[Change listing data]

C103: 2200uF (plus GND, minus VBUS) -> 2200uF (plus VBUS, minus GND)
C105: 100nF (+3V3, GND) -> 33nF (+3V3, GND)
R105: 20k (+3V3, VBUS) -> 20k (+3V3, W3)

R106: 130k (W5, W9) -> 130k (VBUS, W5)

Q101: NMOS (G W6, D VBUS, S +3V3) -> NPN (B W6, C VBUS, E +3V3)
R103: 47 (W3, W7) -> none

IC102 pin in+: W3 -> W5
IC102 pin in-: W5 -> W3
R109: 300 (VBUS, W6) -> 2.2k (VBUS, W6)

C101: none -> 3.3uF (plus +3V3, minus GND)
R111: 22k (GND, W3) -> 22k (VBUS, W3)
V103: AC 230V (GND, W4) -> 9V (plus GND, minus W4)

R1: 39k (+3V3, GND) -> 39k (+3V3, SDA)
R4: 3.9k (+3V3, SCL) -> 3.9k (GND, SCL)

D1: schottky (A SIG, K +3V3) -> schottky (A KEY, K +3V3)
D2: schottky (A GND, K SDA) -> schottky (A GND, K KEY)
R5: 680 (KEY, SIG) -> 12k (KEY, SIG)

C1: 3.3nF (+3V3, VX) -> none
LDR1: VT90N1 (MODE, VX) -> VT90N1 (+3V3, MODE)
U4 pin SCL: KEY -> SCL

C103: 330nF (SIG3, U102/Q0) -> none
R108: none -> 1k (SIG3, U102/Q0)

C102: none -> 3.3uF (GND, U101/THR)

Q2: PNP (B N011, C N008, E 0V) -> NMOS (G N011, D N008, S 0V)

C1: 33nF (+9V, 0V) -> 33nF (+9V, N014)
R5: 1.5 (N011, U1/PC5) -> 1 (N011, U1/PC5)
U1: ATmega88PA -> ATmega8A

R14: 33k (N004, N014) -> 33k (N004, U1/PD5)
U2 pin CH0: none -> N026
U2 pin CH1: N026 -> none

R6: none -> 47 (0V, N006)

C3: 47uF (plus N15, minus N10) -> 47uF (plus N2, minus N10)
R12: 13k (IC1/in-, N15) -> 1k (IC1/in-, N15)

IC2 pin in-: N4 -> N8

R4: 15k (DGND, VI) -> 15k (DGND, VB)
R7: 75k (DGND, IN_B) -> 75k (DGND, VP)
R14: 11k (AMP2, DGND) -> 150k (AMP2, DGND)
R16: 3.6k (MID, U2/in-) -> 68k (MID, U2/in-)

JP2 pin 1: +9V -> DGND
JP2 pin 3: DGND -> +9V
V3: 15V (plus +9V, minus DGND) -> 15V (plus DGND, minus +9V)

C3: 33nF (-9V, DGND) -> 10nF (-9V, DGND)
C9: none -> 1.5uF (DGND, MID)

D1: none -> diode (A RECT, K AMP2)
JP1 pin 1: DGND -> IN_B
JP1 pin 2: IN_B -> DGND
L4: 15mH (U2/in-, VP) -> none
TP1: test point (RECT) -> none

DESCRIPTION OF THE TASK
Report, from the entries above, each line where "DGND" is found.

EXPECTED OUTPUT
R4: 15k (DGND, VI) -> 15k (DGND, VB)
R7: 75k (DGND, IN_B) -> 75k (DGND, VP)
R14: 11k (AMP2, DGND) -> 150k (AMP2, DGND)
JP2 pin 1: +9V -> DGND
JP2 pin 3: DGND -> +9V
V3: 15V (plus +9V, minus DGND) -> 15V (plus DGND, minus +9V)
C3: 33nF (-9V, DGND) -> 10nF (-9V, DGND)
C9: none -> 1.5uF (DGND, MID)
JP1 pin 1: DGND -> IN_B
JP1 pin 2: IN_B -> DGND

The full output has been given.